TASK DIRECTIONS:
When the line with "pink rocket [729,428,799,527]" appears below, start repeating lines exactly, and keep going through the line with "black hammer [267,322,386,368]"; add nothing outside that span.

[Data entries]
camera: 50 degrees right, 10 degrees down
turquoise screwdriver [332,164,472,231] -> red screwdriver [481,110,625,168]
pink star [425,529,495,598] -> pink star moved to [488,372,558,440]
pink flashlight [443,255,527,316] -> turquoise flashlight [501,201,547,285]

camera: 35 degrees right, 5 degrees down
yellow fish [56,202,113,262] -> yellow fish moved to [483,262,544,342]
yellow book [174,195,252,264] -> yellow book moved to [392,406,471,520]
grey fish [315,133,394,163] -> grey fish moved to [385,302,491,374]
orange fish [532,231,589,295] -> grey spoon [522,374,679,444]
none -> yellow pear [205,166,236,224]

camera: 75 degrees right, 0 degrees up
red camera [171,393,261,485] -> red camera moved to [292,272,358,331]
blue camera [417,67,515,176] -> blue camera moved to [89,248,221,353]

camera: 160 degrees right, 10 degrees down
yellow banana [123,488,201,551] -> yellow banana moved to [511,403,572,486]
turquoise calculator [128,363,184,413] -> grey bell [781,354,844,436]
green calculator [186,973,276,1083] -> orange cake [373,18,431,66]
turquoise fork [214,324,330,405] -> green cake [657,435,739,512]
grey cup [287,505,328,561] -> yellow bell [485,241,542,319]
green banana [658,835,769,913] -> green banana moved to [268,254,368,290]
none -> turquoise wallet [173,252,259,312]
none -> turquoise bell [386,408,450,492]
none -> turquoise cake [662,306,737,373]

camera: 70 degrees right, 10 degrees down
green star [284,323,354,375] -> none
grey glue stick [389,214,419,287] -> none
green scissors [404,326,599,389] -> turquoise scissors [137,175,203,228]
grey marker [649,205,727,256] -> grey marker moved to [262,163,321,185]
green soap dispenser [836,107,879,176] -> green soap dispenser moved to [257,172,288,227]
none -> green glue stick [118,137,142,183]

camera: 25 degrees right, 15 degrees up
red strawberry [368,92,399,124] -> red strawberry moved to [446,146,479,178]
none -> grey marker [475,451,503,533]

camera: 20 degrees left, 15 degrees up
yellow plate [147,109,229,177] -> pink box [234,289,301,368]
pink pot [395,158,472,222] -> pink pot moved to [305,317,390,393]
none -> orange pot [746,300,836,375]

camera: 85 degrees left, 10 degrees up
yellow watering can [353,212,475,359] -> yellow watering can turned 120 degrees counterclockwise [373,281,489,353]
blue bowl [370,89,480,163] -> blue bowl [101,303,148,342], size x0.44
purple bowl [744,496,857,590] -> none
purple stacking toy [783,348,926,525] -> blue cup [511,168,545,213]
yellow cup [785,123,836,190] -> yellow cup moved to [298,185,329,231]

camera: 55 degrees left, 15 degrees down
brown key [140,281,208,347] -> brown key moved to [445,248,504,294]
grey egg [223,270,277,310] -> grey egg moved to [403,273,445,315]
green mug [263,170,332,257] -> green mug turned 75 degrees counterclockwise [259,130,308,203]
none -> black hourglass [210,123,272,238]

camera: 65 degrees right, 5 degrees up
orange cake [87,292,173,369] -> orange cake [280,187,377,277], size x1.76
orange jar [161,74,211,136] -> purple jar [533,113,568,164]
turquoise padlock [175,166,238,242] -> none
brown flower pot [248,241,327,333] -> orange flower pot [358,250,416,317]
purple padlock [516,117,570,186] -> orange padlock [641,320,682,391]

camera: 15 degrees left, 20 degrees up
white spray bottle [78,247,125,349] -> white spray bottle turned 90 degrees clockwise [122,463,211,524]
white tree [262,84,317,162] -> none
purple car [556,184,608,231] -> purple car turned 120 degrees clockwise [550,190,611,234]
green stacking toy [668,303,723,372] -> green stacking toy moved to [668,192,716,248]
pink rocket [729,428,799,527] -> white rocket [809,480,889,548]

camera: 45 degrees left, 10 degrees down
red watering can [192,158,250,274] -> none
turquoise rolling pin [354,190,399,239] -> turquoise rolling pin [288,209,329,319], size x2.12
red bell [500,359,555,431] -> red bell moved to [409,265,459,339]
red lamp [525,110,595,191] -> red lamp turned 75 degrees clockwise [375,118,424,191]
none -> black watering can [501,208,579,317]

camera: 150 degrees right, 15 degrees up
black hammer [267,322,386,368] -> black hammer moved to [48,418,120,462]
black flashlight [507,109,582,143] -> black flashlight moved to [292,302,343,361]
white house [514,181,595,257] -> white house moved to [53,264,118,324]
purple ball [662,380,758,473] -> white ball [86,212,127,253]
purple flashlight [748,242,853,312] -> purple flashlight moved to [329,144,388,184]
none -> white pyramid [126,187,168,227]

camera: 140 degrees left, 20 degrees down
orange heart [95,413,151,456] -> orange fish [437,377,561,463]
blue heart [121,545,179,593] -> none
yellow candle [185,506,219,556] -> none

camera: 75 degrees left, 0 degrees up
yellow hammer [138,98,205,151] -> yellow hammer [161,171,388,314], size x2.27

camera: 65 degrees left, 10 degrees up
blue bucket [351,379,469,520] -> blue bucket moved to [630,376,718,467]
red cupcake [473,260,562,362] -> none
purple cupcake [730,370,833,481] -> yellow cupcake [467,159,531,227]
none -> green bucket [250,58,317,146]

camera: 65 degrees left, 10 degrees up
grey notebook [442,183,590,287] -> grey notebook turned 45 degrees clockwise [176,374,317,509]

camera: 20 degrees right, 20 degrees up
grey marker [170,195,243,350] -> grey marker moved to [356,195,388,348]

RESPONSE TO THE TASK:
pink rocket [729,428,799,527] -> white rocket [809,480,889,548]

camera: 45 degrees left, 10 degrees down
red watering can [192,158,250,274] -> none
turquoise rolling pin [354,190,399,239] -> turquoise rolling pin [288,209,329,319], size x2.12
red bell [500,359,555,431] -> red bell moved to [409,265,459,339]
red lamp [525,110,595,191] -> red lamp turned 75 degrees clockwise [375,118,424,191]
none -> black watering can [501,208,579,317]

camera: 150 degrees right, 15 degrees up
black hammer [267,322,386,368] -> black hammer moved to [48,418,120,462]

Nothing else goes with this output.